- **THE INPUT**:
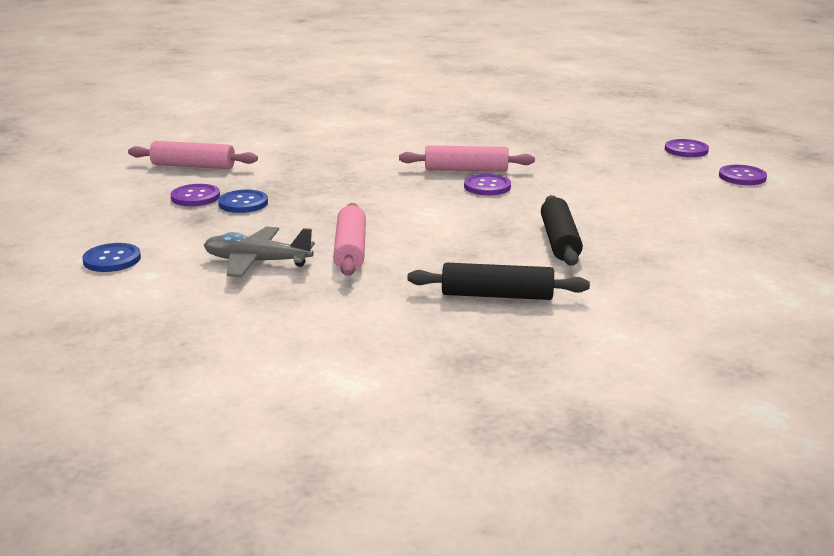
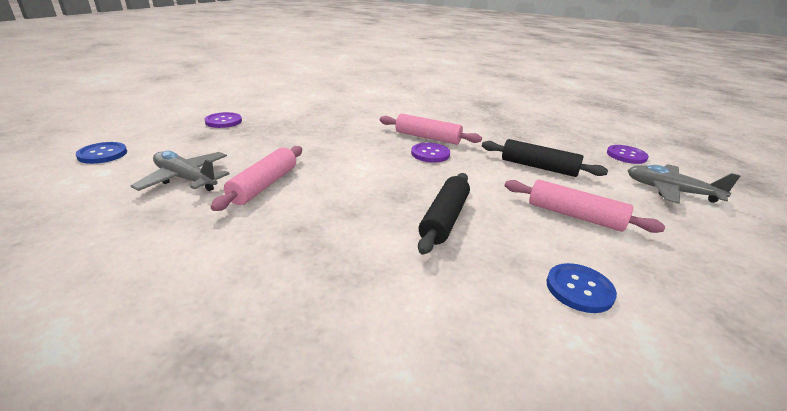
camera: 20 degrees right, 5 degrees up
(193, 166) = (253, 102): pink rolling pin -> pink rolling pin (574, 215)
(243, 203) = (245, 131): blue button -> blue button (579, 289)
(497, 295) = (327, 268): black rolling pin -> black rolling pin (538, 167)
(742, 177) = (670, 191): purple button -> grey plane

- **ACTION ITEM**: What you give back should be the lines from the one with "(243, 203) = (245, 131): blue" to the end of the data, copied exactly, both ends included.

- **SOLUTION TO THIS TASK**:
(243, 203) = (245, 131): blue button -> blue button (579, 289)
(497, 295) = (327, 268): black rolling pin -> black rolling pin (538, 167)
(742, 177) = (670, 191): purple button -> grey plane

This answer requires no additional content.